┌──
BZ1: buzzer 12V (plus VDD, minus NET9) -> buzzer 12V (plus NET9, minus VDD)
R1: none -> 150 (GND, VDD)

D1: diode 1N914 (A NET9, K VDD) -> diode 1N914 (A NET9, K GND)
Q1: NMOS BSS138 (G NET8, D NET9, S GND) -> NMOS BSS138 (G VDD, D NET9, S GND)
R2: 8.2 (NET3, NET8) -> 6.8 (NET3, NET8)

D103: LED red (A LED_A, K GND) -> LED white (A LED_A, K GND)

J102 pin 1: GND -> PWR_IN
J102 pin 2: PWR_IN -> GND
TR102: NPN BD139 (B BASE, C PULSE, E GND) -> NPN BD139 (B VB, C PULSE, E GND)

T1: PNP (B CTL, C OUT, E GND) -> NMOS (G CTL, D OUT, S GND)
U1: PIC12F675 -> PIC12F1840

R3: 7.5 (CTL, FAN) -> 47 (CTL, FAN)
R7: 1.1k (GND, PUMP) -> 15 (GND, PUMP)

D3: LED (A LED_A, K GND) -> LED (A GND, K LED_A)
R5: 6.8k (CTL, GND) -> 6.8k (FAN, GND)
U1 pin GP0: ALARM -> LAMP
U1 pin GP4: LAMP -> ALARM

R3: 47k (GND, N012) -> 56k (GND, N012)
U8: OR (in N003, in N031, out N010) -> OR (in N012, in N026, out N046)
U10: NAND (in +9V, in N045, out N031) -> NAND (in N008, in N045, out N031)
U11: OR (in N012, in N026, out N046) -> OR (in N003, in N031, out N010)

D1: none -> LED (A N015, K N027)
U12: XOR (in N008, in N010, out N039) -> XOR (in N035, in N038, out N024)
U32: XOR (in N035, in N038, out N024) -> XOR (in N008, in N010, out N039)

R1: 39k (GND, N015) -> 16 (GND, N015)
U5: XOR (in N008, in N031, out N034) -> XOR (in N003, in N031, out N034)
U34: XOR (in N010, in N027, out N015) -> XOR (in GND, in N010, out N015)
└──
The answer must be the full listing, repeated word for word.

BZ1: buzzer 12V (plus VDD, minus NET9) -> buzzer 12V (plus NET9, minus VDD)
R1: none -> 150 (GND, VDD)

D1: diode 1N914 (A NET9, K VDD) -> diode 1N914 (A NET9, K GND)
Q1: NMOS BSS138 (G NET8, D NET9, S GND) -> NMOS BSS138 (G VDD, D NET9, S GND)
R2: 8.2 (NET3, NET8) -> 6.8 (NET3, NET8)

D103: LED red (A LED_A, K GND) -> LED white (A LED_A, K GND)

J102 pin 1: GND -> PWR_IN
J102 pin 2: PWR_IN -> GND
TR102: NPN BD139 (B BASE, C PULSE, E GND) -> NPN BD139 (B VB, C PULSE, E GND)

T1: PNP (B CTL, C OUT, E GND) -> NMOS (G CTL, D OUT, S GND)
U1: PIC12F675 -> PIC12F1840

R3: 7.5 (CTL, FAN) -> 47 (CTL, FAN)
R7: 1.1k (GND, PUMP) -> 15 (GND, PUMP)

D3: LED (A LED_A, K GND) -> LED (A GND, K LED_A)
R5: 6.8k (CTL, GND) -> 6.8k (FAN, GND)
U1 pin GP0: ALARM -> LAMP
U1 pin GP4: LAMP -> ALARM

R3: 47k (GND, N012) -> 56k (GND, N012)
U8: OR (in N003, in N031, out N010) -> OR (in N012, in N026, out N046)
U10: NAND (in +9V, in N045, out N031) -> NAND (in N008, in N045, out N031)
U11: OR (in N012, in N026, out N046) -> OR (in N003, in N031, out N010)

D1: none -> LED (A N015, K N027)
U12: XOR (in N008, in N010, out N039) -> XOR (in N035, in N038, out N024)
U32: XOR (in N035, in N038, out N024) -> XOR (in N008, in N010, out N039)

R1: 39k (GND, N015) -> 16 (GND, N015)
U5: XOR (in N008, in N031, out N034) -> XOR (in N003, in N031, out N034)
U34: XOR (in N010, in N027, out N015) -> XOR (in GND, in N010, out N015)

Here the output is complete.